Exercise requirements
Count the lines below that contain the word "black". Give only the number.

[Collected data]

• • • •

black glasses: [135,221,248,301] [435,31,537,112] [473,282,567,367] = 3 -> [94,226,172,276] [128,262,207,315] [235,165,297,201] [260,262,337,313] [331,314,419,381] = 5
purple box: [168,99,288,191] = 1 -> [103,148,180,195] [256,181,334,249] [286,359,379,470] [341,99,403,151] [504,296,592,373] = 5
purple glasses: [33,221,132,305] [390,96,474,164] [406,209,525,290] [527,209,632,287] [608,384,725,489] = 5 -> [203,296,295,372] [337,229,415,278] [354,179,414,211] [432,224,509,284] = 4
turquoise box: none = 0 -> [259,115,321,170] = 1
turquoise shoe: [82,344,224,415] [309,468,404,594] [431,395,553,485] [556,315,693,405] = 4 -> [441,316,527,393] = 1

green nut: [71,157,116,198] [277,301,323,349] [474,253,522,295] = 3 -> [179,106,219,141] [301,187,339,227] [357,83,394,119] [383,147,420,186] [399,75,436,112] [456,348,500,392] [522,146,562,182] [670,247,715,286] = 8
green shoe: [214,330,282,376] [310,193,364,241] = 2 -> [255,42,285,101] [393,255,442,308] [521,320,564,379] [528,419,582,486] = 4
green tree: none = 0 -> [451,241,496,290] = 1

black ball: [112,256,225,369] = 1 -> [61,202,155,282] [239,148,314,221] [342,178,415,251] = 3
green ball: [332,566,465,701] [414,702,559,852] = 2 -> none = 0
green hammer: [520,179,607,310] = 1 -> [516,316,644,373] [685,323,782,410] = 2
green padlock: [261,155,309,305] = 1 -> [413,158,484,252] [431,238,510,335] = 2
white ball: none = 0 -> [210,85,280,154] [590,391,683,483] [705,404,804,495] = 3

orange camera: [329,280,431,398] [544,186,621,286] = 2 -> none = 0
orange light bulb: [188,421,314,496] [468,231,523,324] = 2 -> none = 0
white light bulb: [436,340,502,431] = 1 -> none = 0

• • • •

Response area
2